• _Try it_:
Each line of the data that mentions the string "none" needs to be identified and copied.

• _Information provided_:

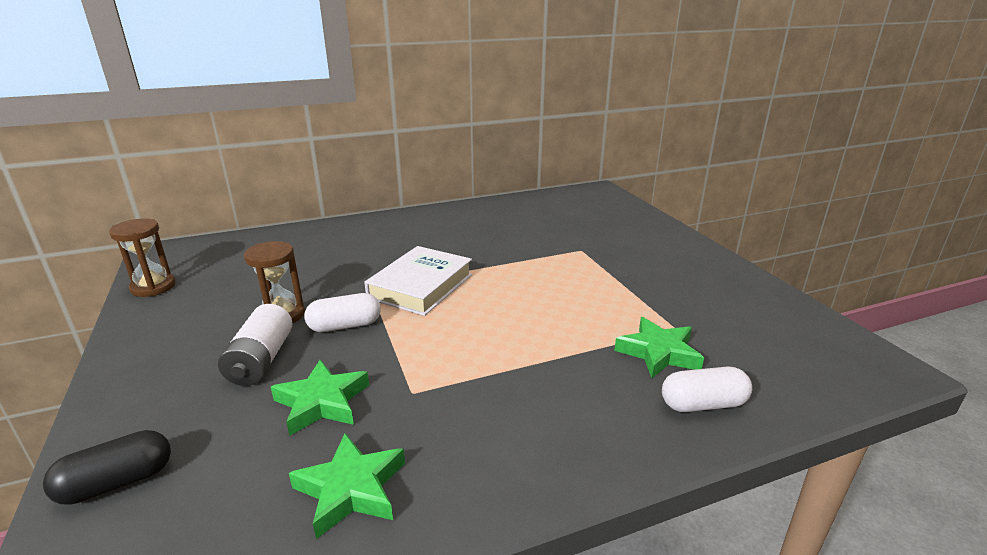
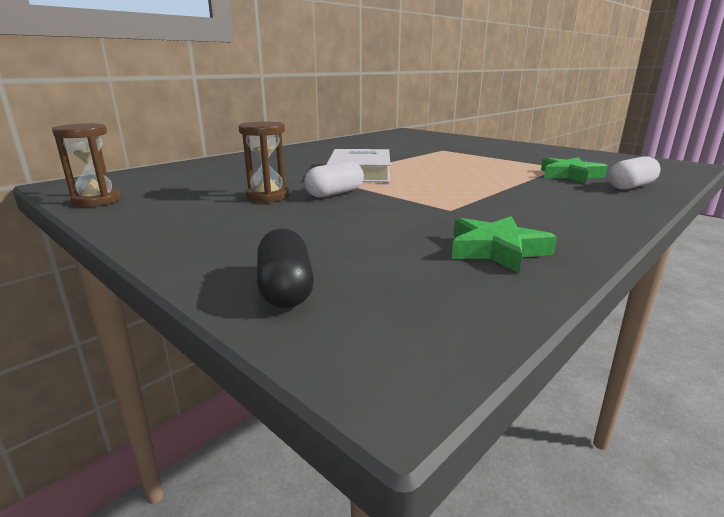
camera: 25 degrees left, 5 degrees down
(117, 482) = (285, 289): black capsule -> black capsule turned 45 degrees counterclockwise
(261, 360) = (294, 216): white battery -> none
(322, 402) = (390, 223): green star -> none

• _Problem solution_:
(261, 360) = (294, 216): white battery -> none
(322, 402) = (390, 223): green star -> none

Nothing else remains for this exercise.